▶ **Aim of the task**
Transcribe each line of the material exactly as it stands.

▶ **Dataset excerpts**
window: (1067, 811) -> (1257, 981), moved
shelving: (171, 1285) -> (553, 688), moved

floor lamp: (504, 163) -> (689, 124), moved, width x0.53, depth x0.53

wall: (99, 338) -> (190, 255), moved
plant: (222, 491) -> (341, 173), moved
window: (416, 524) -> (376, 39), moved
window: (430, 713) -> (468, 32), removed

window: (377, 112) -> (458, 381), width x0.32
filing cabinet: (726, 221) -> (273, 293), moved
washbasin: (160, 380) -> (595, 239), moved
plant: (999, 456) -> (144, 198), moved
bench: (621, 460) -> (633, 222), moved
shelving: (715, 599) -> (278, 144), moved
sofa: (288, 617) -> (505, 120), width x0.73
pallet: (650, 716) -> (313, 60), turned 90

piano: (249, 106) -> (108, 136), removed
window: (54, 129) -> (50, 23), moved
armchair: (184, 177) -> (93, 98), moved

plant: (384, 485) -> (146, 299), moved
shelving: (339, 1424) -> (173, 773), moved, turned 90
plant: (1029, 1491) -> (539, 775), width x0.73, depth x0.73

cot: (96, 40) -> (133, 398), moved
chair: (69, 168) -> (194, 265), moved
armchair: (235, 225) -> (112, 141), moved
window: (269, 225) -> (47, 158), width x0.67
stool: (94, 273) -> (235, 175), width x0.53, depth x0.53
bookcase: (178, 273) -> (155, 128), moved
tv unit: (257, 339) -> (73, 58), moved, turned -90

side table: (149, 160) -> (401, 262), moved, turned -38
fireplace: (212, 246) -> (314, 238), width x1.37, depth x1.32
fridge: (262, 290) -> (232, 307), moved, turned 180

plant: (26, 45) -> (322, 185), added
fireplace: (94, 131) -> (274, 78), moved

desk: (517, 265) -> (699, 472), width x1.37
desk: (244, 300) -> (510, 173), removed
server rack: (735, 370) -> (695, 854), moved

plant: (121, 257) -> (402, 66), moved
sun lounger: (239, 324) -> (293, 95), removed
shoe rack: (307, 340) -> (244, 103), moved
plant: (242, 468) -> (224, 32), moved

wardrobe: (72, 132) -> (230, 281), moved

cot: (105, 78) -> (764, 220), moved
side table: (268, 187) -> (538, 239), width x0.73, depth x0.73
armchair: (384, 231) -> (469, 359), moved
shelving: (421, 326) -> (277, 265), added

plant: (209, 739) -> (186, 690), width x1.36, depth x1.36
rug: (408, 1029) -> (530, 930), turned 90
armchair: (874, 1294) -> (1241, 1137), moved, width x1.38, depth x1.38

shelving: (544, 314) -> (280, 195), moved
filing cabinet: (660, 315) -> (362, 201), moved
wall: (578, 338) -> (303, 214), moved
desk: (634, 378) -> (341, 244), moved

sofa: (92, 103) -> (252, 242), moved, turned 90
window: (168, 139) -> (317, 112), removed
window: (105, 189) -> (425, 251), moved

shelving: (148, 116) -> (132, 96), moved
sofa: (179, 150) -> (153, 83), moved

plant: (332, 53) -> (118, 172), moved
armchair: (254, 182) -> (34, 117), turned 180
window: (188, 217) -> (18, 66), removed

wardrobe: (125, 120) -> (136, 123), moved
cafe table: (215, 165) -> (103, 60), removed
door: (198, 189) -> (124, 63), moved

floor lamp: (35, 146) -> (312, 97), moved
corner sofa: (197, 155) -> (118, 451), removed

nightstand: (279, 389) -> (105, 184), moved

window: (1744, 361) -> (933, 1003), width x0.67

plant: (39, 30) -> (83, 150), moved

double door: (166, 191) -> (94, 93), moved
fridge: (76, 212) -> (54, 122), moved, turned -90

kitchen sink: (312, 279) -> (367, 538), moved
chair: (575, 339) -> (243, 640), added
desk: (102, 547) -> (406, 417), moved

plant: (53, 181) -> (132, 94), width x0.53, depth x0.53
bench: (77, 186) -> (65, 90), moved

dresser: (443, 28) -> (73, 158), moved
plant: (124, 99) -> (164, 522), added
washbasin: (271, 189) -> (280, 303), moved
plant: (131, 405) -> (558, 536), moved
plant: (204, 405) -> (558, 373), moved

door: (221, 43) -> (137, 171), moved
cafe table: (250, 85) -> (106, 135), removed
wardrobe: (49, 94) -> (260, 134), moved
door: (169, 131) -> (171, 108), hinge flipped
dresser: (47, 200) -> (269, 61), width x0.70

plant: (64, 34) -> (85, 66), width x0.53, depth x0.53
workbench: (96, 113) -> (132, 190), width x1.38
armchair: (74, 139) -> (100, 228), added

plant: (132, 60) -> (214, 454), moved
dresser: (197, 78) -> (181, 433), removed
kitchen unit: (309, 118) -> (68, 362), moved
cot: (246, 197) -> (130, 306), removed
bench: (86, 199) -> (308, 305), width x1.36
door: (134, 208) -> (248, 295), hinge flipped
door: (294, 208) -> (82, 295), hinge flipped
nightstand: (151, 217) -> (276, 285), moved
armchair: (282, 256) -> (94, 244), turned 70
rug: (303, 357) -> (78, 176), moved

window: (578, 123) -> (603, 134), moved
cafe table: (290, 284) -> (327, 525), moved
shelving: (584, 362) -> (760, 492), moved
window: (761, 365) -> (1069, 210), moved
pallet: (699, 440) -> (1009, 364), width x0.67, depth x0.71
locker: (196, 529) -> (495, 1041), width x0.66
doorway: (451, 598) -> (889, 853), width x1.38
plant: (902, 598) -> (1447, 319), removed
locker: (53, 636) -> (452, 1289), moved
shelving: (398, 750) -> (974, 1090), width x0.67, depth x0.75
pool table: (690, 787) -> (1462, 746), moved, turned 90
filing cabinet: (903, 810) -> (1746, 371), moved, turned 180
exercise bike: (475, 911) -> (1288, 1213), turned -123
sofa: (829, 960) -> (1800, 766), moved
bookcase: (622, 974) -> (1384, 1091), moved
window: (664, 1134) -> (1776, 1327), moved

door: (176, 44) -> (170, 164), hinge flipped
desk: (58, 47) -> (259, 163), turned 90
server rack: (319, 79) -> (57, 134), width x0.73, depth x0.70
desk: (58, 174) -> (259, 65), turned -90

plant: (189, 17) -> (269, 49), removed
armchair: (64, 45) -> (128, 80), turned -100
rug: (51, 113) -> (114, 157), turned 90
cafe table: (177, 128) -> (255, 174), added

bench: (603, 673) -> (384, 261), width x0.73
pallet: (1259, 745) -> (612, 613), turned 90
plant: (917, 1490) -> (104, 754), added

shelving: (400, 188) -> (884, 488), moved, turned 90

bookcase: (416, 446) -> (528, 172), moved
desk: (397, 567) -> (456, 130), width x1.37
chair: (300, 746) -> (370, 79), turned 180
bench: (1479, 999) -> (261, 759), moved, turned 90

▶ **Response**
window: (1067, 811) -> (1257, 981), moved
shelving: (171, 1285) -> (553, 688), moved

floor lamp: (504, 163) -> (689, 124), moved, width x0.53, depth x0.53

wall: (99, 338) -> (190, 255), moved
plant: (222, 491) -> (341, 173), moved
window: (416, 524) -> (376, 39), moved
window: (430, 713) -> (468, 32), removed

window: (377, 112) -> (458, 381), width x0.32
filing cabinet: (726, 221) -> (273, 293), moved
washbasin: (160, 380) -> (595, 239), moved
plant: (999, 456) -> (144, 198), moved
bench: (621, 460) -> (633, 222), moved
shelving: (715, 599) -> (278, 144), moved
sofa: (288, 617) -> (505, 120), width x0.73
pallet: (650, 716) -> (313, 60), turned 90

piano: (249, 106) -> (108, 136), removed
window: (54, 129) -> (50, 23), moved
armchair: (184, 177) -> (93, 98), moved

plant: (384, 485) -> (146, 299), moved
shelving: (339, 1424) -> (173, 773), moved, turned 90
plant: (1029, 1491) -> (539, 775), width x0.73, depth x0.73

cot: (96, 40) -> (133, 398), moved
chair: (69, 168) -> (194, 265), moved
armchair: (235, 225) -> (112, 141), moved
window: (269, 225) -> (47, 158), width x0.67
stool: (94, 273) -> (235, 175), width x0.53, depth x0.53
bookcase: (178, 273) -> (155, 128), moved
tv unit: (257, 339) -> (73, 58), moved, turned -90

side table: (149, 160) -> (401, 262), moved, turned -38
fireplace: (212, 246) -> (314, 238), width x1.37, depth x1.32
fridge: (262, 290) -> (232, 307), moved, turned 180

plant: (26, 45) -> (322, 185), added
fireplace: (94, 131) -> (274, 78), moved

desk: (517, 265) -> (699, 472), width x1.37
desk: (244, 300) -> (510, 173), removed
server rack: (735, 370) -> (695, 854), moved

plant: (121, 257) -> (402, 66), moved
sun lounger: (239, 324) -> (293, 95), removed
shoe rack: (307, 340) -> (244, 103), moved
plant: (242, 468) -> (224, 32), moved

wardrobe: (72, 132) -> (230, 281), moved

cot: (105, 78) -> (764, 220), moved
side table: (268, 187) -> (538, 239), width x0.73, depth x0.73
armchair: (384, 231) -> (469, 359), moved
shelving: (421, 326) -> (277, 265), added

plant: (209, 739) -> (186, 690), width x1.36, depth x1.36
rug: (408, 1029) -> (530, 930), turned 90
armchair: (874, 1294) -> (1241, 1137), moved, width x1.38, depth x1.38

shelving: (544, 314) -> (280, 195), moved
filing cabinet: (660, 315) -> (362, 201), moved
wall: (578, 338) -> (303, 214), moved
desk: (634, 378) -> (341, 244), moved

sofa: (92, 103) -> (252, 242), moved, turned 90
window: (168, 139) -> (317, 112), removed
window: (105, 189) -> (425, 251), moved

shelving: (148, 116) -> (132, 96), moved
sofa: (179, 150) -> (153, 83), moved

plant: (332, 53) -> (118, 172), moved
armchair: (254, 182) -> (34, 117), turned 180
window: (188, 217) -> (18, 66), removed

wardrobe: (125, 120) -> (136, 123), moved
cafe table: (215, 165) -> (103, 60), removed
door: (198, 189) -> (124, 63), moved

floor lamp: (35, 146) -> (312, 97), moved
corner sofa: (197, 155) -> (118, 451), removed

nightstand: (279, 389) -> (105, 184), moved

window: (1744, 361) -> (933, 1003), width x0.67

plant: (39, 30) -> (83, 150), moved

double door: (166, 191) -> (94, 93), moved
fridge: (76, 212) -> (54, 122), moved, turned -90

kitchen sink: (312, 279) -> (367, 538), moved
chair: (575, 339) -> (243, 640), added
desk: (102, 547) -> (406, 417), moved

plant: (53, 181) -> (132, 94), width x0.53, depth x0.53
bench: (77, 186) -> (65, 90), moved

dresser: (443, 28) -> (73, 158), moved
plant: (124, 99) -> (164, 522), added
washbasin: (271, 189) -> (280, 303), moved
plant: (131, 405) -> (558, 536), moved
plant: (204, 405) -> (558, 373), moved

door: (221, 43) -> (137, 171), moved
cafe table: (250, 85) -> (106, 135), removed
wardrobe: (49, 94) -> (260, 134), moved
door: (169, 131) -> (171, 108), hinge flipped
dresser: (47, 200) -> (269, 61), width x0.70

plant: (64, 34) -> (85, 66), width x0.53, depth x0.53
workbench: (96, 113) -> (132, 190), width x1.38
armchair: (74, 139) -> (100, 228), added

plant: (132, 60) -> (214, 454), moved
dresser: (197, 78) -> (181, 433), removed
kitchen unit: (309, 118) -> (68, 362), moved
cot: (246, 197) -> (130, 306), removed
bench: (86, 199) -> (308, 305), width x1.36
door: (134, 208) -> (248, 295), hinge flipped
door: (294, 208) -> (82, 295), hinge flipped
nightstand: (151, 217) -> (276, 285), moved
armchair: (282, 256) -> (94, 244), turned 70
rug: (303, 357) -> (78, 176), moved

window: (578, 123) -> (603, 134), moved
cafe table: (290, 284) -> (327, 525), moved
shelving: (584, 362) -> (760, 492), moved
window: (761, 365) -> (1069, 210), moved
pallet: (699, 440) -> (1009, 364), width x0.67, depth x0.71
locker: (196, 529) -> (495, 1041), width x0.66
doorway: (451, 598) -> (889, 853), width x1.38
plant: (902, 598) -> (1447, 319), removed
locker: (53, 636) -> (452, 1289), moved
shelving: (398, 750) -> (974, 1090), width x0.67, depth x0.75
pool table: (690, 787) -> (1462, 746), moved, turned 90
filing cabinet: (903, 810) -> (1746, 371), moved, turned 180
exercise bike: (475, 911) -> (1288, 1213), turned -123
sofa: (829, 960) -> (1800, 766), moved
bookcase: (622, 974) -> (1384, 1091), moved
window: (664, 1134) -> (1776, 1327), moved

door: (176, 44) -> (170, 164), hinge flipped
desk: (58, 47) -> (259, 163), turned 90
server rack: (319, 79) -> (57, 134), width x0.73, depth x0.70
desk: (58, 174) -> (259, 65), turned -90

plant: (189, 17) -> (269, 49), removed
armchair: (64, 45) -> (128, 80), turned -100
rug: (51, 113) -> (114, 157), turned 90
cafe table: (177, 128) -> (255, 174), added

bench: (603, 673) -> (384, 261), width x0.73
pallet: (1259, 745) -> (612, 613), turned 90
plant: (917, 1490) -> (104, 754), added

shelving: (400, 188) -> (884, 488), moved, turned 90

bookcase: (416, 446) -> (528, 172), moved
desk: (397, 567) -> (456, 130), width x1.37
chair: (300, 746) -> (370, 79), turned 180
bench: (1479, 999) -> (261, 759), moved, turned 90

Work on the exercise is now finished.